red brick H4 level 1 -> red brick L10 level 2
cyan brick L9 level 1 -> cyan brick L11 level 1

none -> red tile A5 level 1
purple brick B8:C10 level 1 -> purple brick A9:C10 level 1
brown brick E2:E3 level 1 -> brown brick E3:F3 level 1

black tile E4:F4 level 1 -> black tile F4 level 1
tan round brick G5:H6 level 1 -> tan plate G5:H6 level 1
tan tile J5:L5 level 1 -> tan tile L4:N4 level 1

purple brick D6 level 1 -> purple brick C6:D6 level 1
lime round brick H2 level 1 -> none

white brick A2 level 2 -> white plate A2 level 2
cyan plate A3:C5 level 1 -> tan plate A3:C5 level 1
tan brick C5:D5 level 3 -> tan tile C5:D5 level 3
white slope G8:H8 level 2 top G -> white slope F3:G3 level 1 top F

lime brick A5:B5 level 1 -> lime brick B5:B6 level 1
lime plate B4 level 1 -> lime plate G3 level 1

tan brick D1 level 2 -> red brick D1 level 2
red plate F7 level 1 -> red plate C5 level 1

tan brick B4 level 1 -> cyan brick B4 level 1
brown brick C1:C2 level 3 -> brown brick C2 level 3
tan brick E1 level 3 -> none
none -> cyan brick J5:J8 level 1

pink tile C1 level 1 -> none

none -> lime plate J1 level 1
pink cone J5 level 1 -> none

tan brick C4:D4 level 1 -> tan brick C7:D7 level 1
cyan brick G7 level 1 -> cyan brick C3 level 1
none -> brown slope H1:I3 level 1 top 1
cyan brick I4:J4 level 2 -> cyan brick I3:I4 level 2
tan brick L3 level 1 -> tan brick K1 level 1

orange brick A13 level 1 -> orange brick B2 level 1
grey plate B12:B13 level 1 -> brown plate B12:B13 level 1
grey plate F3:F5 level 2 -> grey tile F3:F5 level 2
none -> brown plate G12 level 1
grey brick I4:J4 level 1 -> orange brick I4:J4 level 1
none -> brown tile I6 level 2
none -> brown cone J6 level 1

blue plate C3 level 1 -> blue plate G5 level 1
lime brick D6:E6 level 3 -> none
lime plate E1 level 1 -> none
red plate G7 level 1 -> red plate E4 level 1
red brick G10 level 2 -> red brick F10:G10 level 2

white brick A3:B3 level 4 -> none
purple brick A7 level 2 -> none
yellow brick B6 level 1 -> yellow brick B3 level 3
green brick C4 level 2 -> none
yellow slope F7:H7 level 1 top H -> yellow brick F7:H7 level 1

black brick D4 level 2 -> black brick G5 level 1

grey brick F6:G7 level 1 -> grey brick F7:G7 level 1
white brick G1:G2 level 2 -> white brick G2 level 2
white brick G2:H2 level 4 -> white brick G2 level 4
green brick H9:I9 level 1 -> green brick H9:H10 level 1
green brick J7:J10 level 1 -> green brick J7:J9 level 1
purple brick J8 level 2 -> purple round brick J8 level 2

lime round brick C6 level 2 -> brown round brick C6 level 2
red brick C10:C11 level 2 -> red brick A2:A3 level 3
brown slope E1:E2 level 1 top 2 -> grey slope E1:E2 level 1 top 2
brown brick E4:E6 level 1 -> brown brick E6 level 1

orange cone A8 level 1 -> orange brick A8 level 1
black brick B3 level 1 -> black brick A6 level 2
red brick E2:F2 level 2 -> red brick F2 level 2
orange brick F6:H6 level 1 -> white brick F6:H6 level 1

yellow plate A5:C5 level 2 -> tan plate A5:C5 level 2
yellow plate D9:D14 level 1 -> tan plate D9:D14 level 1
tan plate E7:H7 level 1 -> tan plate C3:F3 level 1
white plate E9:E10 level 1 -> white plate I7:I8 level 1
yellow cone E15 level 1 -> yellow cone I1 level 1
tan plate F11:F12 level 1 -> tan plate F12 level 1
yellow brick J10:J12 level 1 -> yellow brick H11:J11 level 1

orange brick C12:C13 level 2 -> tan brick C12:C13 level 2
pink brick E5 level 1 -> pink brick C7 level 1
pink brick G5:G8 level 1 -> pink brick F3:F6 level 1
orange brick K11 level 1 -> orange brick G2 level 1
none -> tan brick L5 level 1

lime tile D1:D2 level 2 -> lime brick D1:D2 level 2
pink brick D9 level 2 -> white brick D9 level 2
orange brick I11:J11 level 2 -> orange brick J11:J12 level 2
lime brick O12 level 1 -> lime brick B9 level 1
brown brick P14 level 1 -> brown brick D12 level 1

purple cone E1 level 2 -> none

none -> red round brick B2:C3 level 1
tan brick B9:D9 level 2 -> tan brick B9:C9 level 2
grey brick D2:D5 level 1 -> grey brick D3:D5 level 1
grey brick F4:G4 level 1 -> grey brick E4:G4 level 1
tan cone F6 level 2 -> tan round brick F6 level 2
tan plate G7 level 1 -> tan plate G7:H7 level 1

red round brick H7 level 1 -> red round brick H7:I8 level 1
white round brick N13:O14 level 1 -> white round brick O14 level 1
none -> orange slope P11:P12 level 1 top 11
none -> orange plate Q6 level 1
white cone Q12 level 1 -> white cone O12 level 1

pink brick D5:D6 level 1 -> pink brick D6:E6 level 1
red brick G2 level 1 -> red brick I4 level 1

## Instructions for the task
Your answer should be the lines of the listing above between the line holding "tan brick B9:D9" and the line holding "white cone Q12", inclusive, restated word for word and alone.

## Response area
tan brick B9:D9 level 2 -> tan brick B9:C9 level 2
grey brick D2:D5 level 1 -> grey brick D3:D5 level 1
grey brick F4:G4 level 1 -> grey brick E4:G4 level 1
tan cone F6 level 2 -> tan round brick F6 level 2
tan plate G7 level 1 -> tan plate G7:H7 level 1

red round brick H7 level 1 -> red round brick H7:I8 level 1
white round brick N13:O14 level 1 -> white round brick O14 level 1
none -> orange slope P11:P12 level 1 top 11
none -> orange plate Q6 level 1
white cone Q12 level 1 -> white cone O12 level 1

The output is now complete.